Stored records
+-------+

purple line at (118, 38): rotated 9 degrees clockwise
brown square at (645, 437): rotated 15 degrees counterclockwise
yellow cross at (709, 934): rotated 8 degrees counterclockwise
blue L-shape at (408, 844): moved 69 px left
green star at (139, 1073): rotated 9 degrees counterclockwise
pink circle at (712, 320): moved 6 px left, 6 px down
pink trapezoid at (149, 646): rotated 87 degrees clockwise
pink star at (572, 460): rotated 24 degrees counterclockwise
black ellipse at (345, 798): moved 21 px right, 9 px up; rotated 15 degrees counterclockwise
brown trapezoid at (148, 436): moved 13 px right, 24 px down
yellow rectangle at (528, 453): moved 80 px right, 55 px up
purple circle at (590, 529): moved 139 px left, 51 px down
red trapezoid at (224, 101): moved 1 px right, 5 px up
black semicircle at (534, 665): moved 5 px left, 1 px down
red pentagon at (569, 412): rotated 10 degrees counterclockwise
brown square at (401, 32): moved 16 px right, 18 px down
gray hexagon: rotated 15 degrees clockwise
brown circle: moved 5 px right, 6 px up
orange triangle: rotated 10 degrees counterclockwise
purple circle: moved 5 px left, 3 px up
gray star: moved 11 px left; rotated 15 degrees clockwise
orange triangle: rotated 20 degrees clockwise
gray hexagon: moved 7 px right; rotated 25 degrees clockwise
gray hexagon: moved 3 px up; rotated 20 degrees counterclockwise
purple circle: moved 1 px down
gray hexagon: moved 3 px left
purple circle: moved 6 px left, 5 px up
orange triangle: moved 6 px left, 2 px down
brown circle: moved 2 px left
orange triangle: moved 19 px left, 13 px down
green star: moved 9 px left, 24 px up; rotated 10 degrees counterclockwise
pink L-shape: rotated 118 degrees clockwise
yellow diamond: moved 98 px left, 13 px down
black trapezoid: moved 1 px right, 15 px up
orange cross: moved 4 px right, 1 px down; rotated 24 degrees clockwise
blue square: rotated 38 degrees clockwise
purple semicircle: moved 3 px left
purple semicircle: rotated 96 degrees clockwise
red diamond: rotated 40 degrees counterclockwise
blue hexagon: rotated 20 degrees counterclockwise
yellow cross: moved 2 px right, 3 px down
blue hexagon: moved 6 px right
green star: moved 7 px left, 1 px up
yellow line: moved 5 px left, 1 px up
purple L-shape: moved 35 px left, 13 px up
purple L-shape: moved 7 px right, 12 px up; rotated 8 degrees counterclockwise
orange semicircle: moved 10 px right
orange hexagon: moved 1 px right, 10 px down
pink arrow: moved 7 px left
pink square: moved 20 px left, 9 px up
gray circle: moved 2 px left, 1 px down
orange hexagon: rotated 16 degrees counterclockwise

+-------+

WORK INSTRUCTIONS — Format the lines from the start of the stored records above through the line containing "brown trapezoid at", inclusive, as a numbered list with any blank lines omitted.

RESULT OF THE TASK —
1. purple line at (118, 38): rotated 9 degrees clockwise
2. brown square at (645, 437): rotated 15 degrees counterclockwise
3. yellow cross at (709, 934): rotated 8 degrees counterclockwise
4. blue L-shape at (408, 844): moved 69 px left
5. green star at (139, 1073): rotated 9 degrees counterclockwise
6. pink circle at (712, 320): moved 6 px left, 6 px down
7. pink trapezoid at (149, 646): rotated 87 degrees clockwise
8. pink star at (572, 460): rotated 24 degrees counterclockwise
9. black ellipse at (345, 798): moved 21 px right, 9 px up; rotated 15 degrees counterclockwise
10. brown trapezoid at (148, 436): moved 13 px right, 24 px down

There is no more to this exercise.